REQUIRED WORK: The expected output is the exact lines from the one containing "orange glue stick: 2 -> 3" through the end of the data, inclusive, and nothing else.

INPUT DATA:
>>

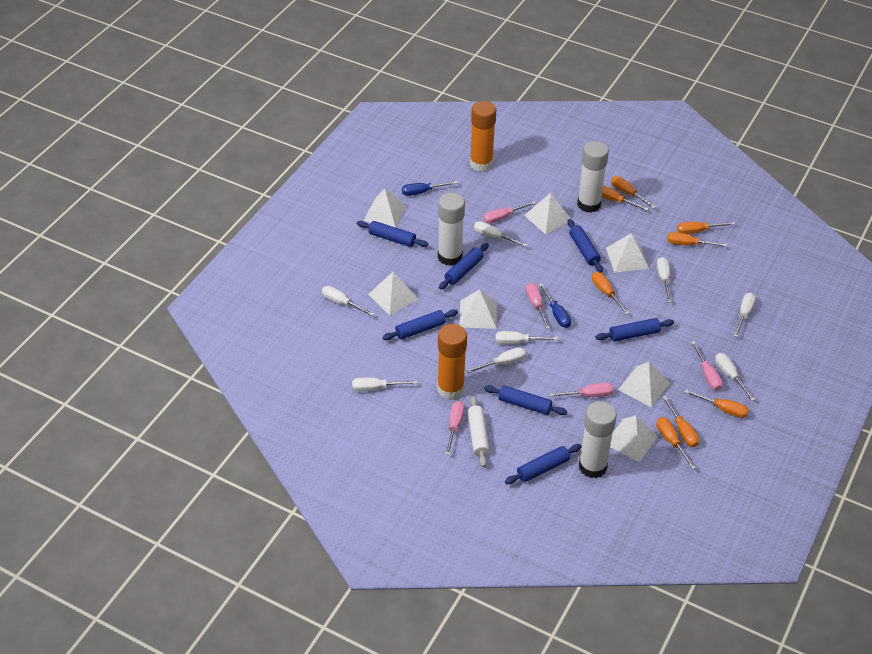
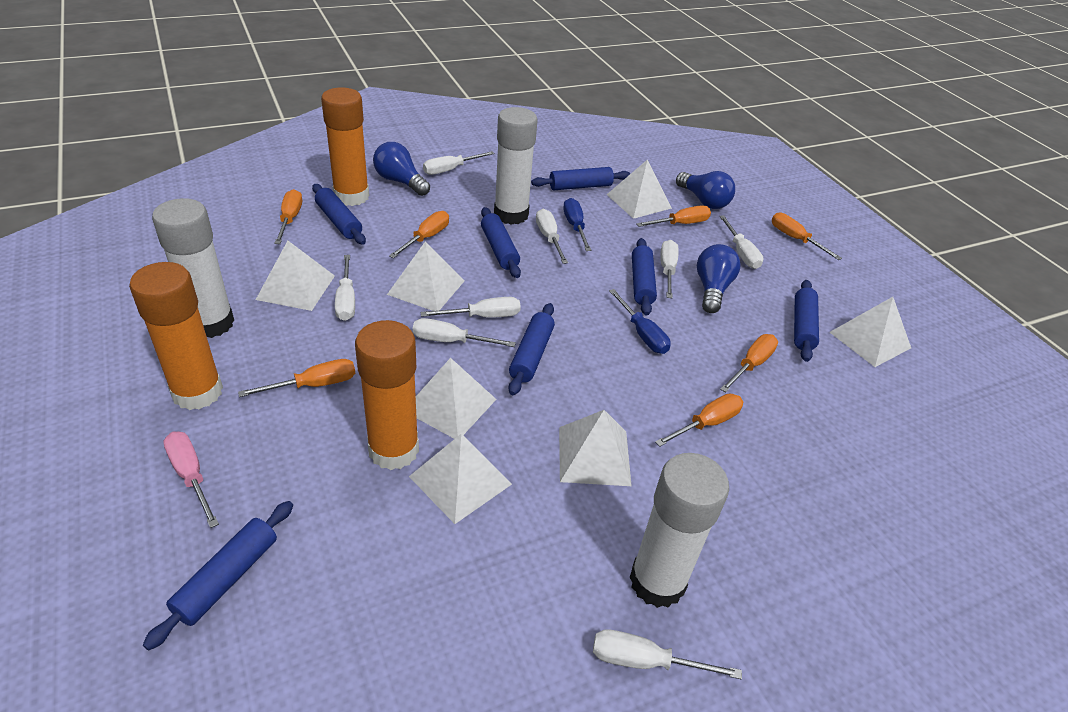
blue light bulb: 0 -> 3
orange glue stick: 2 -> 3
orange screwdriver: 8 -> 7
pink screwdriver: 5 -> 1
white rolling pin: 1 -> 0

<<

ANSWER AREA:
orange glue stick: 2 -> 3
orange screwdriver: 8 -> 7
pink screwdriver: 5 -> 1
white rolling pin: 1 -> 0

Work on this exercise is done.